(Task statement): From the material below, reproduce exactly the stretch of lines that begins with the line holding "D1: LED yellow" and ends with the line holding "C6: 680nF (GND, N12) -> 680nF (N3, N12)", skipping the pictures.

(Excerpted records):
┄┄┄┄┄┄

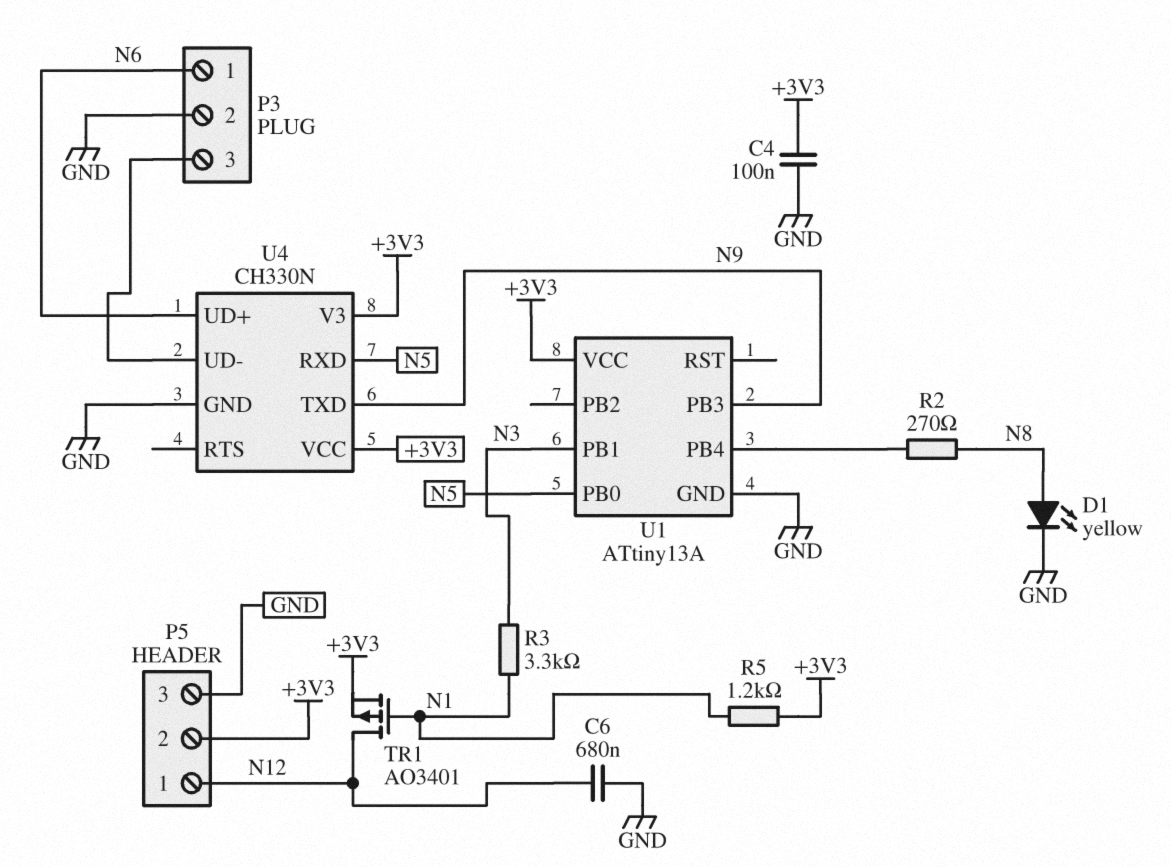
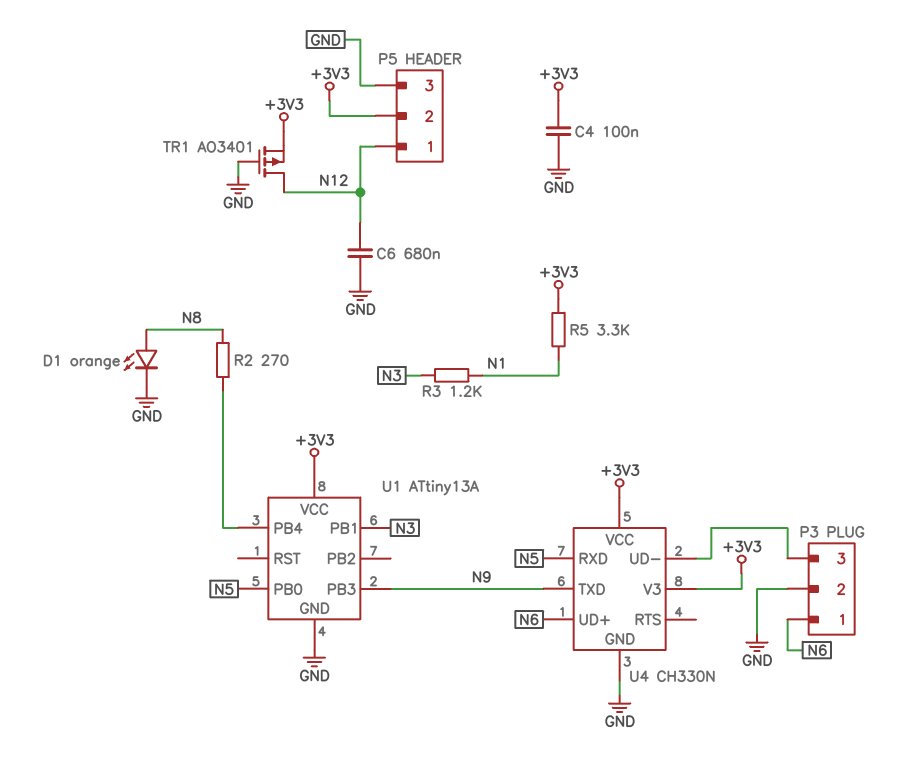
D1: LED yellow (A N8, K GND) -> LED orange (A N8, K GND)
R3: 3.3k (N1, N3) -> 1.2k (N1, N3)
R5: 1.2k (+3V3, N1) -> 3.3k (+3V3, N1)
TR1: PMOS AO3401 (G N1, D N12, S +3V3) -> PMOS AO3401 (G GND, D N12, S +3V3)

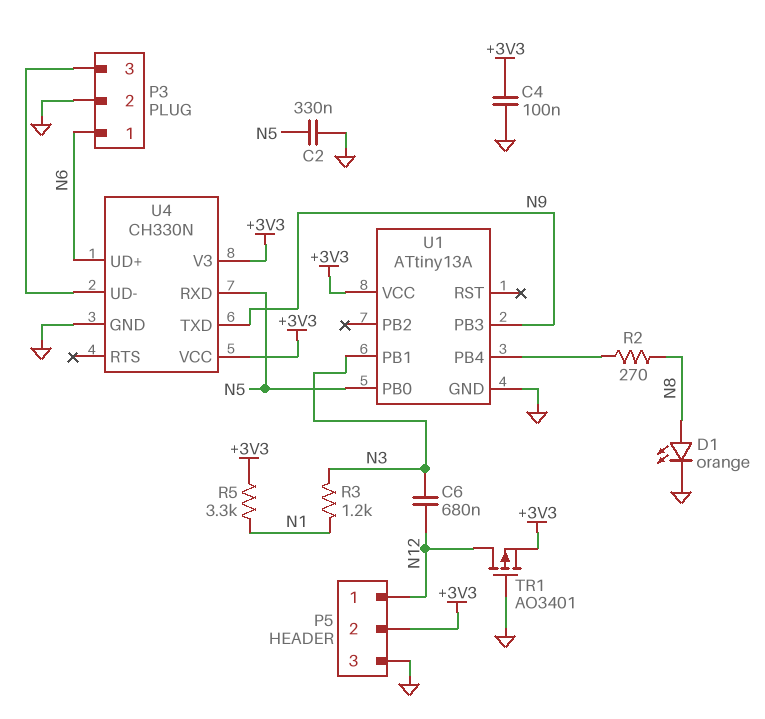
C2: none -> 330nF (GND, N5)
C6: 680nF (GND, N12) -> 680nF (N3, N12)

┄┄┄┄┄┄

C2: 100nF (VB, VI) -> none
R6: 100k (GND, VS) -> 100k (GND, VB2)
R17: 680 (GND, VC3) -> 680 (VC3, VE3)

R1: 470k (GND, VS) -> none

┄┄┄┄┄┄

(Result):
D1: LED yellow (A N8, K GND) -> LED orange (A N8, K GND)
R3: 3.3k (N1, N3) -> 1.2k (N1, N3)
R5: 1.2k (+3V3, N1) -> 3.3k (+3V3, N1)
TR1: PMOS AO3401 (G N1, D N12, S +3V3) -> PMOS AO3401 (G GND, D N12, S +3V3)

C2: none -> 330nF (GND, N5)
C6: 680nF (GND, N12) -> 680nF (N3, N12)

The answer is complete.